### INSTRUCTIONS TO FOLLOW
Your answer must be the full listing, reproduced exactly.

### RECORDS
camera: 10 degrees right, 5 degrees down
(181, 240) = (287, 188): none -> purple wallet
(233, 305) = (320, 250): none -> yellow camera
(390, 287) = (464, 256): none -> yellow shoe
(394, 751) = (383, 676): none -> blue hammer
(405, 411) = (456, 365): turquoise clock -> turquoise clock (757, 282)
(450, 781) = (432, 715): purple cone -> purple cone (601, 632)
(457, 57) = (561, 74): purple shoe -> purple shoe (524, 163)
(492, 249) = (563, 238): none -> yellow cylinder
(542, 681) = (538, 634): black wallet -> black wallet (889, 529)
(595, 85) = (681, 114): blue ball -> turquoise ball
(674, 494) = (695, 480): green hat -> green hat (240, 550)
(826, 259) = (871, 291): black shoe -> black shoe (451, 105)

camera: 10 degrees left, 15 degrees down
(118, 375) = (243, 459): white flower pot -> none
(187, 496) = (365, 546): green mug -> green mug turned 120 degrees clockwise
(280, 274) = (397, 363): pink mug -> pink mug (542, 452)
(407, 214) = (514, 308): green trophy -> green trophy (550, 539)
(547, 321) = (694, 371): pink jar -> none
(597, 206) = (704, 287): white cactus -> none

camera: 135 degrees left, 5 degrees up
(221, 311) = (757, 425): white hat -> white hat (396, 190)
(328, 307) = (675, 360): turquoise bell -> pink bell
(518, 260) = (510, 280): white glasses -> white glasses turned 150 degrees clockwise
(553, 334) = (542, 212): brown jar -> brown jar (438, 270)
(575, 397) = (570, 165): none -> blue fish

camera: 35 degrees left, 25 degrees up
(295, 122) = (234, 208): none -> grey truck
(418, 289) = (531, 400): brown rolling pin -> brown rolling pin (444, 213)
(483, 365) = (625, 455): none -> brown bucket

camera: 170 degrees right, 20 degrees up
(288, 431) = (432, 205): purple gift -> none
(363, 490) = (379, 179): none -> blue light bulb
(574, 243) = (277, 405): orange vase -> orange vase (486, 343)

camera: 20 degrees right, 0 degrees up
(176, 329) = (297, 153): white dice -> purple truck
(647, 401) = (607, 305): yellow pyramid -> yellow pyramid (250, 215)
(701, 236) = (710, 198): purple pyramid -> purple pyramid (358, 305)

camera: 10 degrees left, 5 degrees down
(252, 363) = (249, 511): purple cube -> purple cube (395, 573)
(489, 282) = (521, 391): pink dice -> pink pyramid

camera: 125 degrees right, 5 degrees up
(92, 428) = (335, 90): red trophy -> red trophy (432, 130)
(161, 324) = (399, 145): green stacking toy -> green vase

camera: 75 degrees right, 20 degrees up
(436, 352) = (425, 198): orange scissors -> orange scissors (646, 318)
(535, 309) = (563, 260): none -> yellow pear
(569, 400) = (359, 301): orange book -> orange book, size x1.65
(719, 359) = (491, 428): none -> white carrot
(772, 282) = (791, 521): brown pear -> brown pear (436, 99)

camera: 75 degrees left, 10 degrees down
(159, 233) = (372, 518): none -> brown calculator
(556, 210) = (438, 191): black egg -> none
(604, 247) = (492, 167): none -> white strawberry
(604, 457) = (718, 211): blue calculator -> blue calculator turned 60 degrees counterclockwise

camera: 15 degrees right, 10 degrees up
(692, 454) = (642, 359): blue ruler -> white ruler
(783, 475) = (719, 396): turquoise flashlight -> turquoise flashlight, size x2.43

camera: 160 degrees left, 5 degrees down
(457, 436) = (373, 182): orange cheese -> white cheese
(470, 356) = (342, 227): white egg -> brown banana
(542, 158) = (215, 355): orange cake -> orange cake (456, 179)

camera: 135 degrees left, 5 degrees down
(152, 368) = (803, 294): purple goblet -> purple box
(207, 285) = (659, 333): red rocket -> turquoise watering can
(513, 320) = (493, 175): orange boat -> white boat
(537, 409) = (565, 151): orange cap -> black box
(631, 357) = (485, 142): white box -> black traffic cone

### SOLUTION FOR THIS PROBLEM
camera: 10 degrees right, 5 degrees down
(181, 240) = (287, 188): none -> purple wallet
(233, 305) = (320, 250): none -> yellow camera
(390, 287) = (464, 256): none -> yellow shoe
(394, 751) = (383, 676): none -> blue hammer
(405, 411) = (456, 365): turquoise clock -> turquoise clock (757, 282)
(450, 781) = (432, 715): purple cone -> purple cone (601, 632)
(457, 57) = (561, 74): purple shoe -> purple shoe (524, 163)
(492, 249) = (563, 238): none -> yellow cylinder
(542, 681) = (538, 634): black wallet -> black wallet (889, 529)
(595, 85) = (681, 114): blue ball -> turquoise ball
(674, 494) = (695, 480): green hat -> green hat (240, 550)
(826, 259) = (871, 291): black shoe -> black shoe (451, 105)

camera: 10 degrees left, 15 degrees down
(118, 375) = (243, 459): white flower pot -> none
(187, 496) = (365, 546): green mug -> green mug turned 120 degrees clockwise
(280, 274) = (397, 363): pink mug -> pink mug (542, 452)
(407, 214) = (514, 308): green trophy -> green trophy (550, 539)
(547, 321) = (694, 371): pink jar -> none
(597, 206) = (704, 287): white cactus -> none

camera: 135 degrees left, 5 degrees up
(221, 311) = (757, 425): white hat -> white hat (396, 190)
(328, 307) = (675, 360): turquoise bell -> pink bell
(518, 260) = (510, 280): white glasses -> white glasses turned 150 degrees clockwise
(553, 334) = (542, 212): brown jar -> brown jar (438, 270)
(575, 397) = (570, 165): none -> blue fish

camera: 35 degrees left, 25 degrees up
(295, 122) = (234, 208): none -> grey truck
(418, 289) = (531, 400): brown rolling pin -> brown rolling pin (444, 213)
(483, 365) = (625, 455): none -> brown bucket

camera: 170 degrees right, 20 degrees up
(288, 431) = (432, 205): purple gift -> none
(363, 490) = (379, 179): none -> blue light bulb
(574, 243) = (277, 405): orange vase -> orange vase (486, 343)

camera: 20 degrees right, 0 degrees up
(176, 329) = (297, 153): white dice -> purple truck
(647, 401) = (607, 305): yellow pyramid -> yellow pyramid (250, 215)
(701, 236) = (710, 198): purple pyramid -> purple pyramid (358, 305)

camera: 10 degrees left, 5 degrees down
(252, 363) = (249, 511): purple cube -> purple cube (395, 573)
(489, 282) = (521, 391): pink dice -> pink pyramid

camera: 125 degrees right, 5 degrees up
(92, 428) = (335, 90): red trophy -> red trophy (432, 130)
(161, 324) = (399, 145): green stacking toy -> green vase

camera: 75 degrees right, 20 degrees up
(436, 352) = (425, 198): orange scissors -> orange scissors (646, 318)
(535, 309) = (563, 260): none -> yellow pear
(569, 400) = (359, 301): orange book -> orange book, size x1.65
(719, 359) = (491, 428): none -> white carrot
(772, 282) = (791, 521): brown pear -> brown pear (436, 99)

camera: 75 degrees left, 10 degrees down
(159, 233) = (372, 518): none -> brown calculator
(556, 210) = (438, 191): black egg -> none
(604, 247) = (492, 167): none -> white strawberry
(604, 457) = (718, 211): blue calculator -> blue calculator turned 60 degrees counterclockwise

camera: 15 degrees right, 10 degrees up
(692, 454) = (642, 359): blue ruler -> white ruler
(783, 475) = (719, 396): turquoise flashlight -> turquoise flashlight, size x2.43

camera: 160 degrees left, 5 degrees down
(457, 436) = (373, 182): orange cheese -> white cheese
(470, 356) = (342, 227): white egg -> brown banana
(542, 158) = (215, 355): orange cake -> orange cake (456, 179)

camera: 135 degrees left, 5 degrees down
(152, 368) = (803, 294): purple goblet -> purple box
(207, 285) = (659, 333): red rocket -> turquoise watering can
(513, 320) = (493, 175): orange boat -> white boat
(537, 409) = (565, 151): orange cap -> black box
(631, 357) = (485, 142): white box -> black traffic cone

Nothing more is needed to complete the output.